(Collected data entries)
# # # #
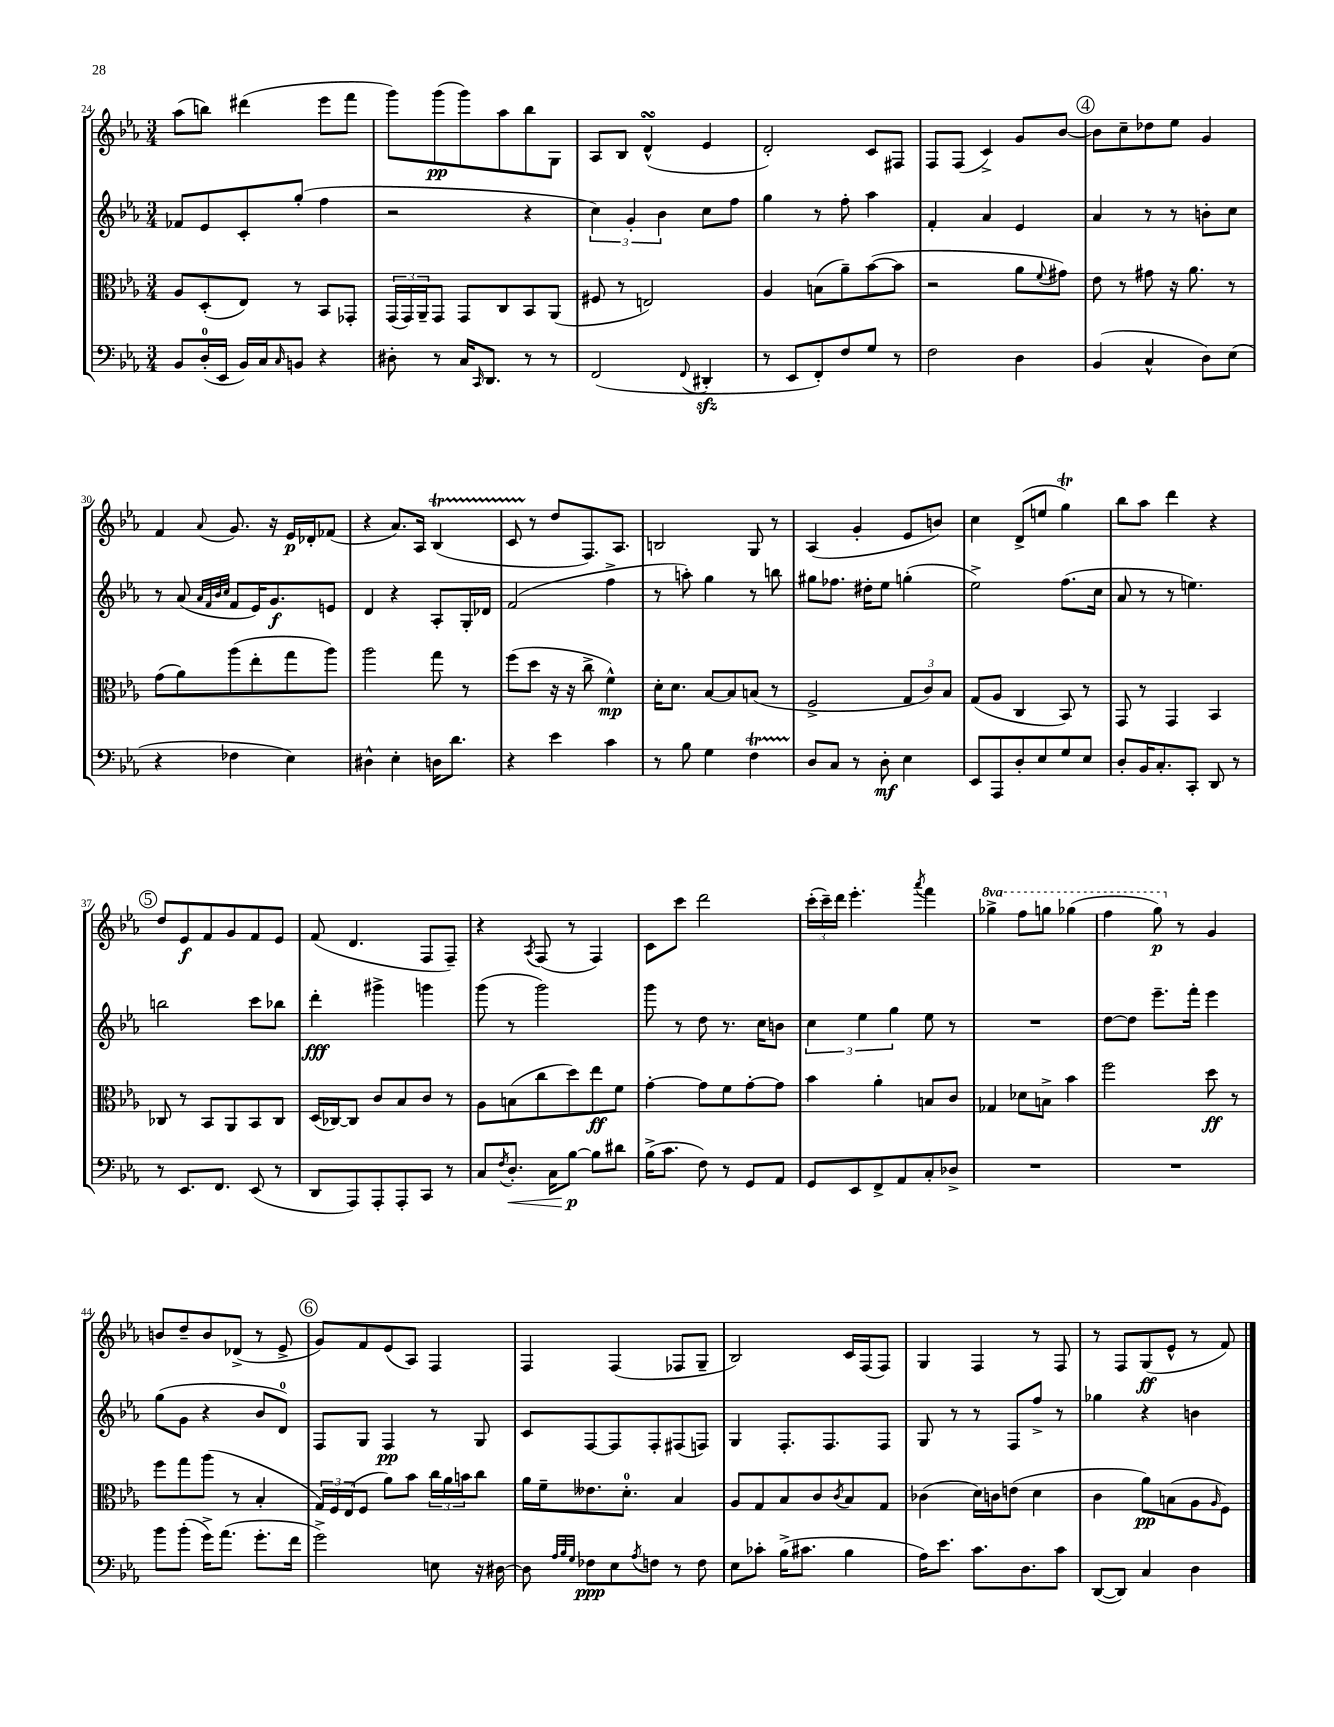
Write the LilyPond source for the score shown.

<<
\new StaffGroup <<
\new Staff = "s0" {
    \clef treble \key ees \major \numericTimeSignature \time 3/4 \set Staff.ottavationMarkups = #ottavation-simple-ordinals
    aes''8( b''8) dis'''4( ees'''8 f'''8 |
    g'''8) g'''8\pp( g'''8) aes''8 bes''8 g8 |
    aes8 bes8 d'4-^\turn( ees'4 |
    d'2-.) c'8 fis8 |
    f8 f8( c'4->) g'8 bes'8~ |
    \mark \markup { \circle "4" } bes'8 c''8-- des''8 ees''8 g'4 |
    f'4 \appoggiatura { aes'8 } g'8. r16 ees'16\p des'16-. fes'8( |
    r4 aes'8.) aes16 bes4\startTrillSpan( |
    c'8 r8\stopTrillSpan d''8 f8.) aes8. |
    b2 g8 r8 |
    aes4( g'4-. ees'8 b'8) |
    c''4 d'8->( e''8 g''4\trill) |
    bes''8 aes''8 d'''4 r4 |
    \mark \markup { \circle "5" } d''8 ees'8\f f'8 g'8 f'8 ees'8 |
    f'8( d'4. f8 f8--) |
    r4 \acciaccatura { aes8 } f8( r8 f4) |
    c'8 c'''8 d'''2 |
    \tuplet 3/2 { c'''16-.( c'''16--) d'''16 } ees'''4.-. \acciaccatura { aes'''8 } f'''4 |
    \ottava #1 ges'''4-> f'''8 g'''8 ges'''4( |
    f'''4 g'''8\p) \ottava #0 r8 g'4 |
    b'8 d''8-- b'8 des'8->( r8 ees'8-> |
    \mark \markup { \circle "6" } g'8) f'8 ees'8( aes8) f4 |
    f4 f4( fes8 g8-- |
    bes2) c'16 f16( f8) |
    g4 f4 r8 f8 |
    r8 f8 g8\ff( ees'8-^ r8 f'8) \bar "|." |
}
\new Staff = "s1" {
    \clef treble \key ees \major \numericTimeSignature \time 3/4
    fes'8 ees'8 c'8-. g''8-.( f''4 |
    r2 r4 |
    \tuplet 3/2 { c''4) g'4-. bes'4 } c''8 f''8 |
    g''4 r8 f''8-. aes''4 |
    f'4-. aes'4 ees'4 |
    \mark \markup { \circle "4" } aes'4 r8 r8 b'8-. c''8 |
    r8 aes'8( \grace { aes'32 f'32 bes'32 c''32 } f'8 ees'16) g'8.\f e'8 |
    d'4 r4 aes8-. g16-. des'16 |
    f'2( f''4-> |
    r8 a''8-.) g''4 r8 b''8 |
    gis''8 fes''8. dis''16-. ees''8 g''4-.( |
    ees''2->) f''8.( c''16 |
    aes'8 r8 r8 e''4.) |
    \mark \markup { \circle "5" } b''2 c'''8 bes''8 |
    d'''4-.\fff gis'''4-> g'''4 |
    g'''8( r8 g'''2) |
    g'''8 r8 d''8 r8. c''16 b'8 |
    \tuplet 3/2 { c''4 ees''4 g''4 } ees''8 r8 |
    R2. |
    d''8~ d''8 ees'''8.-- f'''16-. ees'''4 |
    g''8( g'8 r4 bes'8 d'8-0) |
    \mark \markup { \circle "6" } f8 g8 f4\pp r8 g8 |
    c'8 f8~ f8 f8-. fis8( f8) |
    g4 f8.-. f8. f8 |
    g8 r8 r8 f8 f''8-> r8 |
    ges''4 r4 b'4 \bar "|." |
}
\new Staff = "s2" {
    \clef alto \key ees \major \numericTimeSignature \time 3/4
    aes8 d8-.( ees8) r8 bes,8 ges,8-. |
    \tuplet 3/2 { g,16( g,16) aes,16-- } g,8 g,8 c8 bes,8 aes,8( |
    fis8 r8 e2) |
    aes4 b8( aes'8--) bes'8~( bes'8 |
    r2 aes'8 \appoggiatura { f'8 } gis'8) |
    \mark \markup { \circle "4" } ees'8 r8 gis'8 r16 aes'8. r8 |
    g'8( aes'8) aes''8( ees''8-. g''8 aes''8) |
    aes''2 g''8 r8 |
    f''8( d''8 r16 r16 c''8-> f'4-^\mp) |
    d'16-. d'8. bes8~ bes8 b8( r8 |
    f2-> \tuplet 3/2 { g8 c'8) bes8 } |
    g8( aes8 c4 bes,8) r8 |
    g,8 r8 g,4 bes,4 |
    \mark \markup { \circle "5" } ces8 r8 bes,8 aes,8 bes,8 ces8 |
    d16( ces16~) ces8 c'8 bes8 c'8 r8 |
    aes8 b8( c''8 d''8) ees''8\ff f'8 |
    g'4~-. g'8 f'8 g'8~-. g'8 |
    bes'4 aes'4-. b8 c'8 |
    ges4 des'8 b8-> bes'4 |
    f''2 d''8\ff r8 |
    f''8 g''8 aes''8( r8 bes4-. |
    \mark \markup { \circle "6" } \tuplet 3/2 { g16) f16 ees16( } f8 aes'8) bes'8 \tuplet 3/2 { c''16 aes'16 b'16 } c''8 |
    aes'16 f'16-- eeses'8. d'8.-0-. bes4 |
    aes8 g8 bes8 c'8 \acciaccatura { c'8 } bes8 g8 |
    ces'4( d'16) c'16 e'8( d'4 |
    c'4 aes'8\pp) b8( aes8 \grace { aes16 } f8) \bar "|." |
}
\new Staff = "s3" {
    \clef bass \key ees \major \numericTimeSignature \time 3/4
    bes,8 d16-0-.( ees,16 bes,16) c16 \grace { c16 } b,8 r4 |
    dis8-. r8 c16 \grace { c,16 } d,8. r8 r8 |
    f,2( \appoggiatura { f,8 } dis,4-.\sfz |
    r8 ees,8 f,8-.) f8 g8 r8 |
    f2 d4 |
    \mark \markup { \circle "4" } bes,4( c4-^ d8) ees8( |
    r4 fes4 ees4) |
    dis4-^ ees4-. d16 d'8. |
    r4 ees'4 c'4 |
    r8 bes8 g4 f4\startTrillSpan |
    d8\stopTrillSpan c8 r8 d8-.\mf ees4 |
    ees,8 aes,,8 d8-. ees8 g8 ees8 |
    d8-. bes,16 c8.-. c,8-. d,8 r8 |
    \mark \markup { \circle "5" } r8 ees,8. f,8. ees,8( r8 |
    d,8 aes,,8) aes,,8-. aes,,8-. c,8 r8 |
    c8 \acciaccatura { f8 } d8.-.\< c16 bes8~\p\! bes8 dis'8 |
    bes16->( c'8. f8) r8 g,8 aes,8 |
    g,8 ees,8 f,8-> aes,8 c8-. des8-> |
    R2. |
    R2. |
    bes'8 bes'8-.( g'16->) aes'8.( g'8.-. f'16 |
    \mark \markup { \circle "6" } g'2->) e8 r16 dis16~ |
    dis8 \grace { aes32 bes32 g32 } fes8\ppp ees8 \acciaccatura { aes8 } f8 r8 f8 |
    ees8 ces'8-. bes16->( cis'8. bes4 |
    aes16) ees'8. c'8. d8. c'8 |
    d,8~( d,8) c4 d4 \bar "|." |
}
>>
>>
\layout { \context { \Score currentBarNumber = #24 } }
# # # #
• _Direction_: Which lines in the items above contain the string "time"? List every such line in full, treating uppercase and lowercase letters as different.

• _Solved exercise_:
    \clef treble \key ees \major \numericTimeSignature \time 3/4 \set Staff.ottavationMarkups = #ottavation-simple-ordinals
    \clef treble \key ees \major \numericTimeSignature \time 3/4
    \clef alto \key ees \major \numericTimeSignature \time 3/4
    \clef bass \key ees \major \numericTimeSignature \time 3/4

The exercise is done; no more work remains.